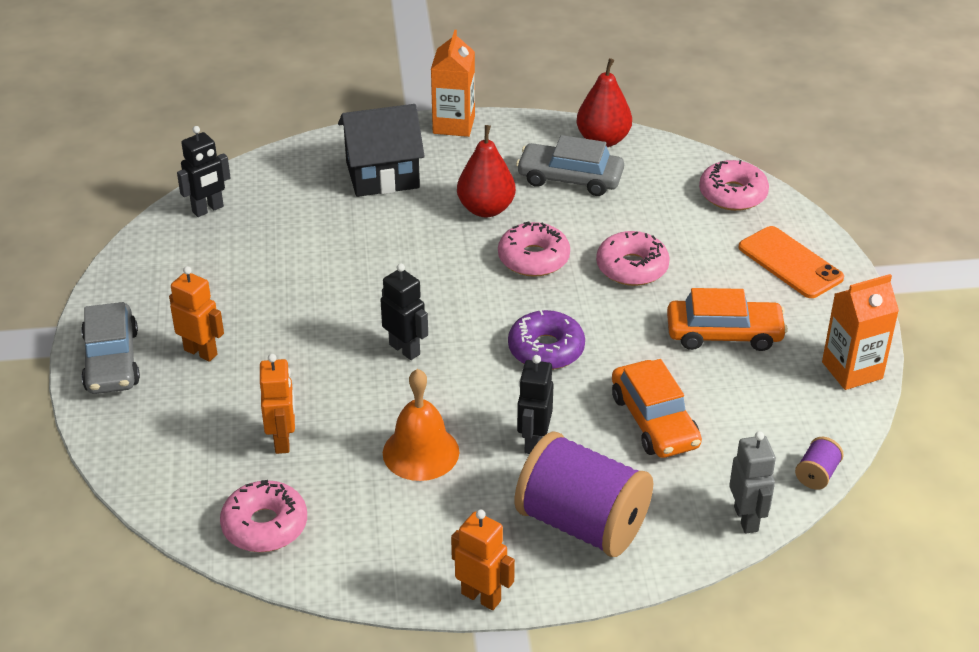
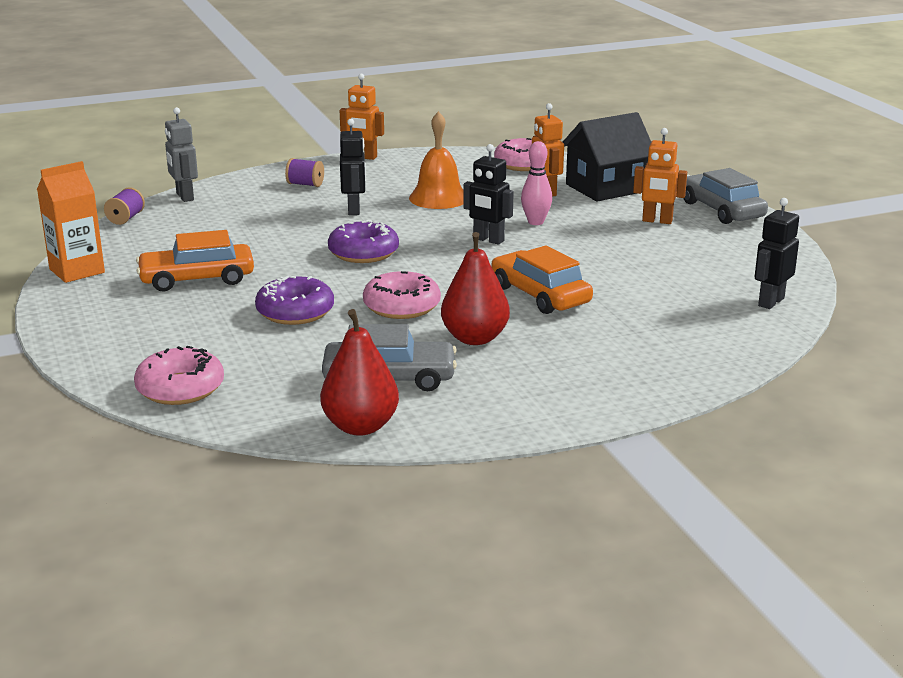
camera: 165 degrees right, 15 degrees down
(335, 374) = (535, 222): none -> pink bowling pin
(382, 175) = (616, 353): black house -> black house (605, 188)
(454, 125) = (571, 417): orange carton -> none
(582, 523) = (305, 184): purple spool -> purple spool, size x0.40
(632, 267) = (295, 312): pink donut -> purple donut
(654, 421) = (259, 228): orange car -> orange car (540, 295)
(790, 263) = (119, 335): orange phone -> none

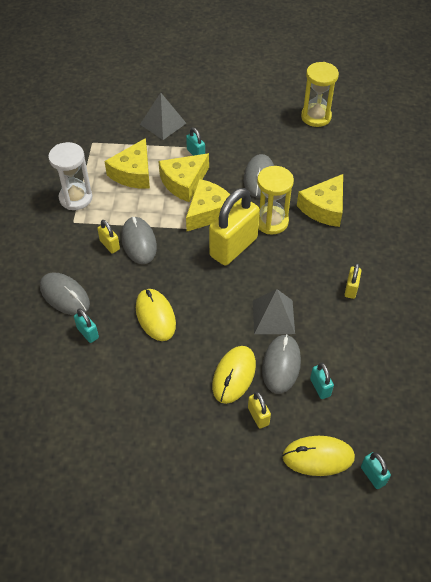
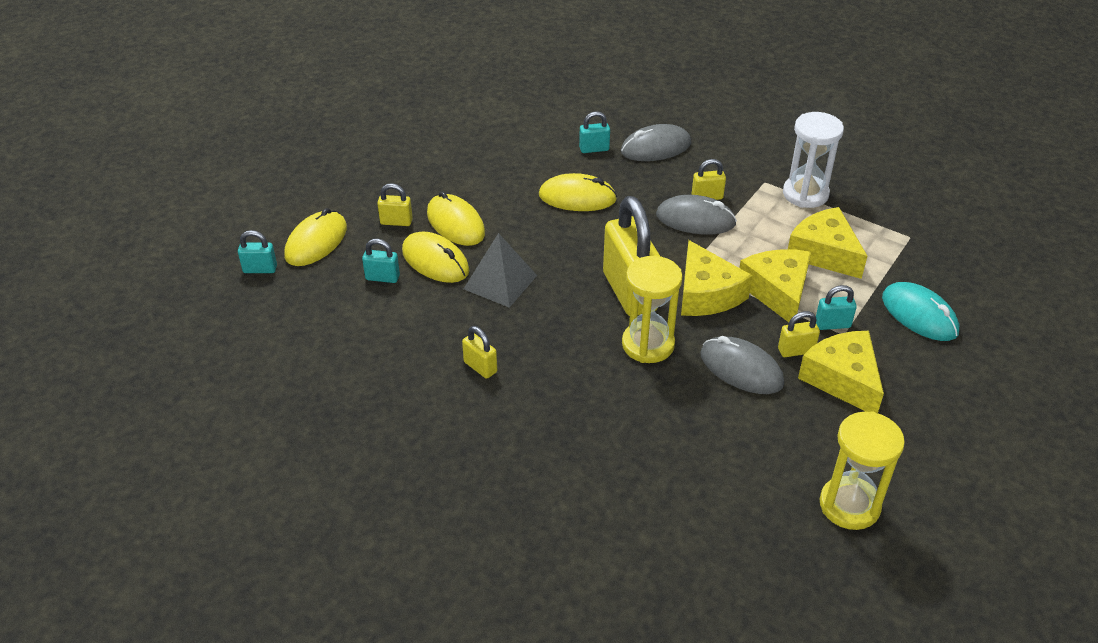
camera: 120 degrees right, 10 degrees down
(163, 123) = (919, 315): grey pyramid -> turquoise mouse
(228, 161) = (796, 350): none -> yellow padlock
(281, 365) = (435, 261): grey mouse -> yellow mouse
(324, 208) = (635, 410): yellow cheese -> yellow cheese (842, 379)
+++++
• WHAT IS REQUIRED: Could you give back the full listing word for word, leaving out the images?

• TASK RESPONSE:
camera: 165 degrees right, 15 degrees down
(335, 374) = (535, 222): none -> pink bowling pin
(382, 175) = (616, 353): black house -> black house (605, 188)
(454, 125) = (571, 417): orange carton -> none
(582, 523) = (305, 184): purple spool -> purple spool, size x0.40
(632, 267) = (295, 312): pink donut -> purple donut
(654, 421) = (259, 228): orange car -> orange car (540, 295)
(790, 263) = (119, 335): orange phone -> none

camera: 120 degrees right, 10 degrees down
(163, 123) = (919, 315): grey pyramid -> turquoise mouse
(228, 161) = (796, 350): none -> yellow padlock
(281, 365) = (435, 261): grey mouse -> yellow mouse
(324, 208) = (635, 410): yellow cheese -> yellow cheese (842, 379)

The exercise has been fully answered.